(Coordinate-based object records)
--*--

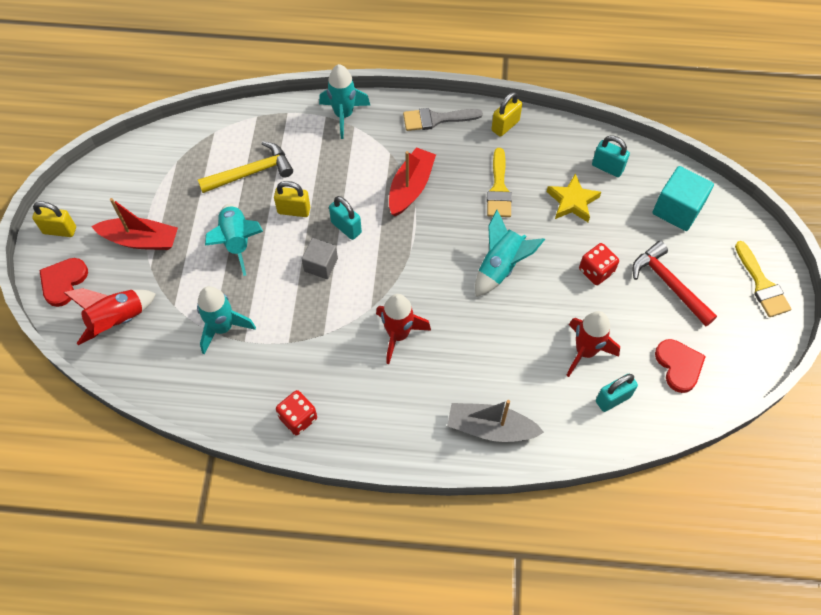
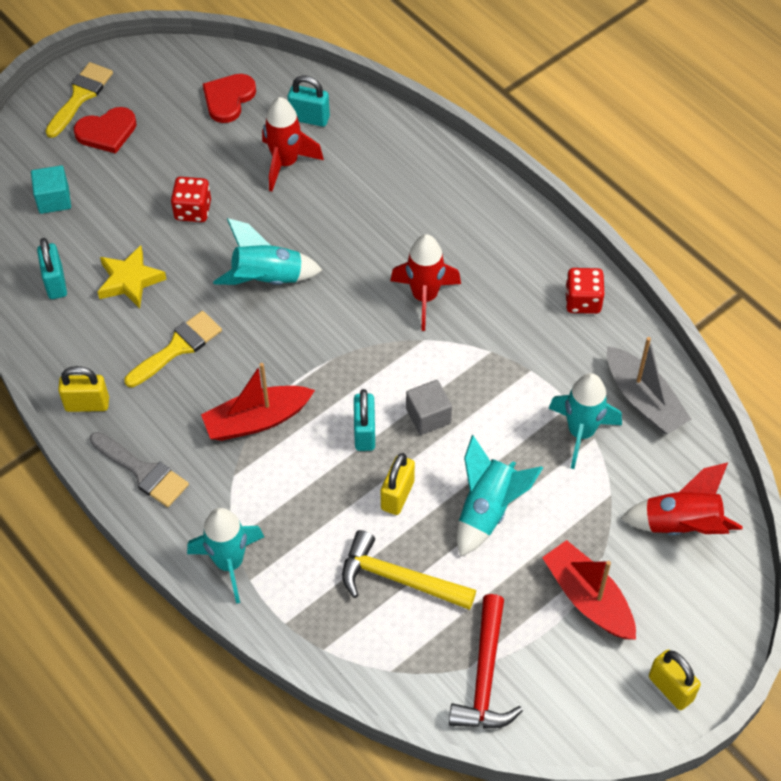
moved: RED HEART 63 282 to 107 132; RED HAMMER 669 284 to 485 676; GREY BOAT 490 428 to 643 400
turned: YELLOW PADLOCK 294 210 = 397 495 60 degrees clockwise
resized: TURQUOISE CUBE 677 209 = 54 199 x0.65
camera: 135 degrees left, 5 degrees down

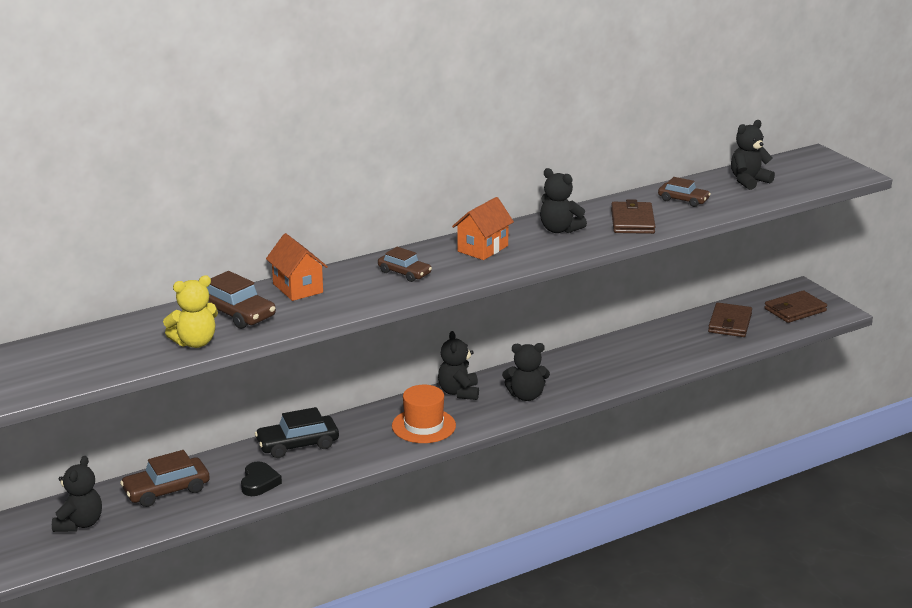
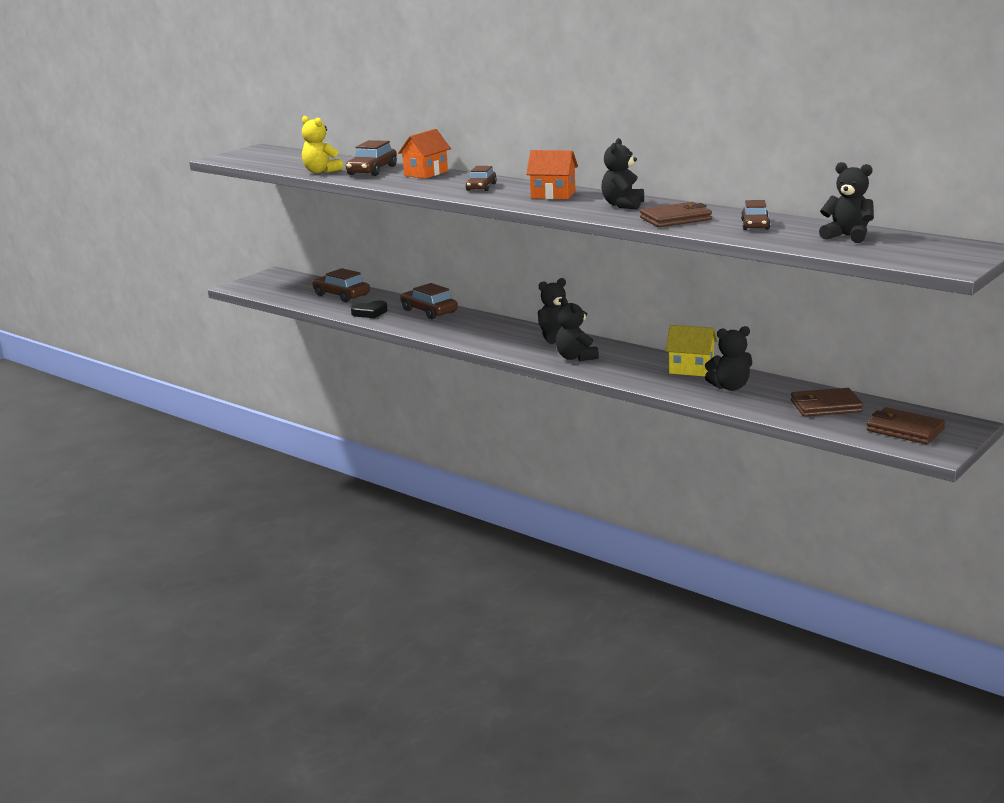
removed: ORANGE HAT 423 426
added: YELLOW HOUSE 691 369
moved: BLACK TEDDY BEAR 80 524 to 730 387
recoloured: BLACK CAR 297 444 to BROWN CAR 429 311
camera: 70 degrees right, 5 degrees down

--*--

## Task directions
What is needed is an exact copy of the data, without any pictures.

## Output for this exercise
moved: RED HEART 63 282 to 107 132; RED HAMMER 669 284 to 485 676; GREY BOAT 490 428 to 643 400
turned: YELLOW PADLOCK 294 210 = 397 495 60 degrees clockwise
resized: TURQUOISE CUBE 677 209 = 54 199 x0.65
camera: 135 degrees left, 5 degrees down

removed: ORANGE HAT 423 426
added: YELLOW HOUSE 691 369
moved: BLACK TEDDY BEAR 80 524 to 730 387
recoloured: BLACK CAR 297 444 to BROWN CAR 429 311
camera: 70 degrees right, 5 degrees down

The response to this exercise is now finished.